> **ASSIGNMENT**
Your job is to return every line in the data holding the string "donut".

Scene change data:
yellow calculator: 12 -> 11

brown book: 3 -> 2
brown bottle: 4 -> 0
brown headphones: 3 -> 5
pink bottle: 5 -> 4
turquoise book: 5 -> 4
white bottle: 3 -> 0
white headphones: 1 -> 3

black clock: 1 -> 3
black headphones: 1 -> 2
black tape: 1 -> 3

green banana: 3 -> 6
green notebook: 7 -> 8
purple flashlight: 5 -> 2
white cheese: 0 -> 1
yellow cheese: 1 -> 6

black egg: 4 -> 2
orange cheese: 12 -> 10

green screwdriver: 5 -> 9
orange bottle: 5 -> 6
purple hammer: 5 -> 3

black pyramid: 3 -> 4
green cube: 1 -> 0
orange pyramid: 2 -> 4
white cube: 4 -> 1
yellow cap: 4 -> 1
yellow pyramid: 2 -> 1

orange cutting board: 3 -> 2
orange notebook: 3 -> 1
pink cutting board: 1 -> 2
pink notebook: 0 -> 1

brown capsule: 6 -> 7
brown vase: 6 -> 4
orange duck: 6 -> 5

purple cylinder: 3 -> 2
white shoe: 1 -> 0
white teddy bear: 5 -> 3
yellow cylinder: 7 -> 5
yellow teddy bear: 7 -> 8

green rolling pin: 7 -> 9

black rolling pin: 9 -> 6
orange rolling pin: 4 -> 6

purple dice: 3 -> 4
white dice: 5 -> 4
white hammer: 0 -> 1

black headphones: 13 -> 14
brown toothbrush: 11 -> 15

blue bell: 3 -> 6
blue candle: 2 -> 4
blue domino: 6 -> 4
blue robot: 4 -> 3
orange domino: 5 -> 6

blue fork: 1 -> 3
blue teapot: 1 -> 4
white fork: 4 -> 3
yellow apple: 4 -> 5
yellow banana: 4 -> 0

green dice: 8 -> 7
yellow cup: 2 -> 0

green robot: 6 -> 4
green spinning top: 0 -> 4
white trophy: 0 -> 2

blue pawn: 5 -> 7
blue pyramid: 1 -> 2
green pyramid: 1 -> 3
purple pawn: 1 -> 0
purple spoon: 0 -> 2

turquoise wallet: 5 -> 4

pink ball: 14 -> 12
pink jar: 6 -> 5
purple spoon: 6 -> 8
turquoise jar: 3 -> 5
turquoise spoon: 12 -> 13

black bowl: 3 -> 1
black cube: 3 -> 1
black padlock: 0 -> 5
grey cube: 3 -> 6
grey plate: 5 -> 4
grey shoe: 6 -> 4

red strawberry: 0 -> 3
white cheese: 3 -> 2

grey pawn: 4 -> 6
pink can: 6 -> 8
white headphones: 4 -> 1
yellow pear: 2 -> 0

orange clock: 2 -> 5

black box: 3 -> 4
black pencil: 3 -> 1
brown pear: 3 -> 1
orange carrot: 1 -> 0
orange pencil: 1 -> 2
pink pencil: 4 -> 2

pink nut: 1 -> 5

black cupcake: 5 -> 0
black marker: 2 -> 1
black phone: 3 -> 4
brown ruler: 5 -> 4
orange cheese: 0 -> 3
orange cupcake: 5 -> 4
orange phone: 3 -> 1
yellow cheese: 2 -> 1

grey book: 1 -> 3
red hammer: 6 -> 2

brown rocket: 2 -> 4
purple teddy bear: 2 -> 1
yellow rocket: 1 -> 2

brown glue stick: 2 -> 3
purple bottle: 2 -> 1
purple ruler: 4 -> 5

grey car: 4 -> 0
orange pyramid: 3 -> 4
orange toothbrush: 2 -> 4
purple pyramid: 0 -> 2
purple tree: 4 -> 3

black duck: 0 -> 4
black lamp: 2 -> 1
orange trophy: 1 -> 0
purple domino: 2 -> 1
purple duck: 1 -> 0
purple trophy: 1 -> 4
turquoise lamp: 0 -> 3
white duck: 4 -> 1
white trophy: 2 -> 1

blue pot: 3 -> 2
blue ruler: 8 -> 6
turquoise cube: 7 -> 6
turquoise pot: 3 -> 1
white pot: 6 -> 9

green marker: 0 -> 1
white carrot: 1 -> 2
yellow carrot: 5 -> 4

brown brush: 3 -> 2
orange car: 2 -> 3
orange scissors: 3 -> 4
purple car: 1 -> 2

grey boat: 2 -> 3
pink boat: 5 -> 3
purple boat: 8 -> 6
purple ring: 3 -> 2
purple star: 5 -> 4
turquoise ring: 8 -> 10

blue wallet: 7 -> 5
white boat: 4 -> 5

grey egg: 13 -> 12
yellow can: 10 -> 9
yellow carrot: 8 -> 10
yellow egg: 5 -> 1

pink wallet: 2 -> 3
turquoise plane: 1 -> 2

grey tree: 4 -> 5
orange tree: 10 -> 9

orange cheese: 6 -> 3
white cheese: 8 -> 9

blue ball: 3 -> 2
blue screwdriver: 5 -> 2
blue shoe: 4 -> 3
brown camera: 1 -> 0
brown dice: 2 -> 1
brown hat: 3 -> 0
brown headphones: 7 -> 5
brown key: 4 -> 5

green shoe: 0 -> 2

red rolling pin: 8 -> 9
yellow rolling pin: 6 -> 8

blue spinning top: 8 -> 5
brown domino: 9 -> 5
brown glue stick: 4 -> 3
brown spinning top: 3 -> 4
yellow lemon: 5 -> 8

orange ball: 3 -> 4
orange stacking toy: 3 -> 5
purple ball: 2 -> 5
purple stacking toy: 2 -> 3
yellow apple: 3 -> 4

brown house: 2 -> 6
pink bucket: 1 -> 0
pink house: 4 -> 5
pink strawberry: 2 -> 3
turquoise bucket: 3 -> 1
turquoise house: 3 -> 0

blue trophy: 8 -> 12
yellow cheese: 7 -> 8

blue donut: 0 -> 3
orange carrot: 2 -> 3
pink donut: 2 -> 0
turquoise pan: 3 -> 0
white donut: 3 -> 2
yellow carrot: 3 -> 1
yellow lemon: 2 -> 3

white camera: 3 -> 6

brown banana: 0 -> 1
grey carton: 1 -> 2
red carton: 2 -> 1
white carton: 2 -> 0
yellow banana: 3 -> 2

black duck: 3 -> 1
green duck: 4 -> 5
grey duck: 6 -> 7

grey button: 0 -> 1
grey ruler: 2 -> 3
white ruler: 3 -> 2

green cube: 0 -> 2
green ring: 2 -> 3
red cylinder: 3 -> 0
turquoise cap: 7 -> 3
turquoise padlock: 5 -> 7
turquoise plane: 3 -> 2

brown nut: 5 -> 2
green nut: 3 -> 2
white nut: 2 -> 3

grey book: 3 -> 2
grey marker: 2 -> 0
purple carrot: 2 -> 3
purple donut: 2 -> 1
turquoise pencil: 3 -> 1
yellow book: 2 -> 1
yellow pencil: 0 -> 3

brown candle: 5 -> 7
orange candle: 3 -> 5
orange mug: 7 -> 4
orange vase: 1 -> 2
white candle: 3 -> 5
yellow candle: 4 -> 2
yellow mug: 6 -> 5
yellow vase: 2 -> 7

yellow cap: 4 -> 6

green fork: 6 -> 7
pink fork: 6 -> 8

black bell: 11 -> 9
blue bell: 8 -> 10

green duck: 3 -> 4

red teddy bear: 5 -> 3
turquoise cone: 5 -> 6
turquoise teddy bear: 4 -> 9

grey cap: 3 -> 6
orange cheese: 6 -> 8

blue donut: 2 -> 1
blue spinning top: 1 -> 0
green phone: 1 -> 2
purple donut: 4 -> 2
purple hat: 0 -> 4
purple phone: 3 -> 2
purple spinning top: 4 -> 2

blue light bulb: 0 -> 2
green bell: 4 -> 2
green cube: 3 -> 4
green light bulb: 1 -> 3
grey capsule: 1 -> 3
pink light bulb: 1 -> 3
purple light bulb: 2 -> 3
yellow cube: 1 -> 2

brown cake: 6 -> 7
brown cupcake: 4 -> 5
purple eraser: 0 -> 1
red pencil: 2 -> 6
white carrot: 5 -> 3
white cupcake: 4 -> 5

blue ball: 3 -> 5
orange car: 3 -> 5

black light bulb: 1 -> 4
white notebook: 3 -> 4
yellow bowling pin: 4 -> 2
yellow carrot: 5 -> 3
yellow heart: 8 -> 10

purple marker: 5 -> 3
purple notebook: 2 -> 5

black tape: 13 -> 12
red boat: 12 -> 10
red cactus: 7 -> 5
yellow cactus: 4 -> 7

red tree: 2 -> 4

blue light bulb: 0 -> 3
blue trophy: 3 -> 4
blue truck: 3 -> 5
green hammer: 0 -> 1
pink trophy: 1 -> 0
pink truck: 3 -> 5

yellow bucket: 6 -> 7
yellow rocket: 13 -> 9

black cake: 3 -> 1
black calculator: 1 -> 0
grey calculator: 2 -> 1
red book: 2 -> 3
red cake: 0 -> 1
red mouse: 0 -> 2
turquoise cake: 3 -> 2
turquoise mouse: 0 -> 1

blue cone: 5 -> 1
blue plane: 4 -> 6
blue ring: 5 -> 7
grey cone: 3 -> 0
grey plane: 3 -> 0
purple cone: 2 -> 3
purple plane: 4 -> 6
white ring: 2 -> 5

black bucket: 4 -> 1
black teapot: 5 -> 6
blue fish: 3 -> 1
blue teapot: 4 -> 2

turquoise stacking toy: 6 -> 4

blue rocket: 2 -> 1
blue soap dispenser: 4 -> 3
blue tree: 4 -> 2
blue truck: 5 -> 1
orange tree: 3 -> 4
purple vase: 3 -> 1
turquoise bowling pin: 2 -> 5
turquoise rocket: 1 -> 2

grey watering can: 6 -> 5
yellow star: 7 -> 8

> **SOLVED EXERCISE**
blue donut: 0 -> 3
pink donut: 2 -> 0
white donut: 3 -> 2
purple donut: 2 -> 1
blue donut: 2 -> 1
purple donut: 4 -> 2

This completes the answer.